» What the exercise asks: Starting at the line that contains "The pink bell", quote each line exactly through the last line of the entries, both included.

Exercise data: Begin

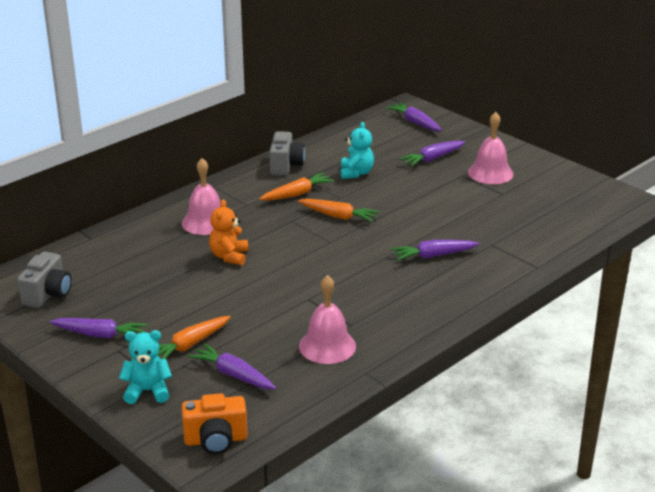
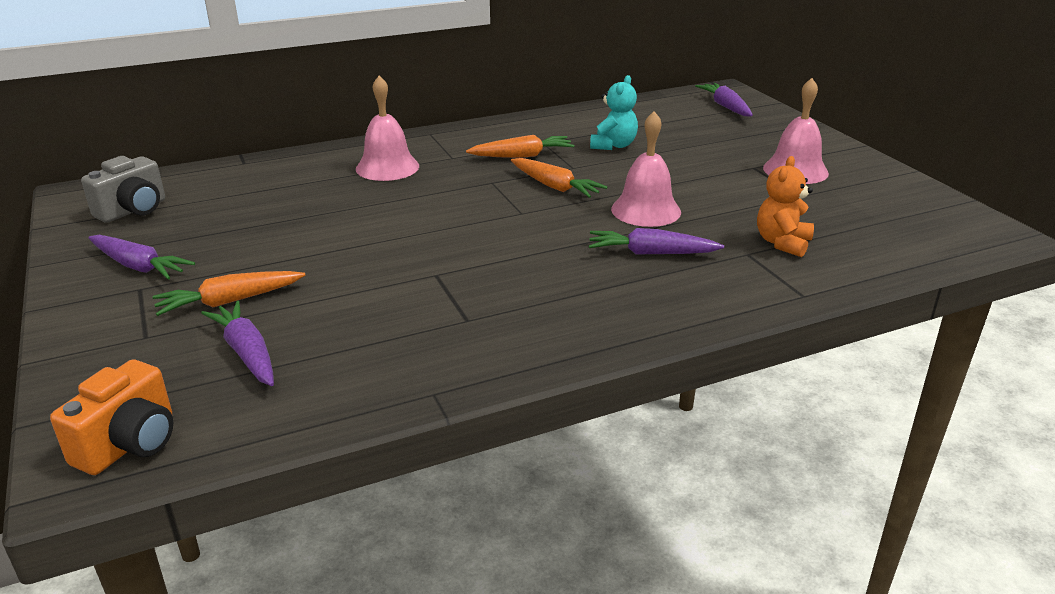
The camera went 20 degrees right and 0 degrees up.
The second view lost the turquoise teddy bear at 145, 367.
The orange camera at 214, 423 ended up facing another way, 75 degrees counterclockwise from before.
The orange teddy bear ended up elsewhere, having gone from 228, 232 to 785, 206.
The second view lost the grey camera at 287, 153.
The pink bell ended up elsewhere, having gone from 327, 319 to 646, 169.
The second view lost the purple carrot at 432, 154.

Exercise data: End

» Answer box:
The pink bell ended up elsewhere, having gone from 327, 319 to 646, 169.
The second view lost the purple carrot at 432, 154.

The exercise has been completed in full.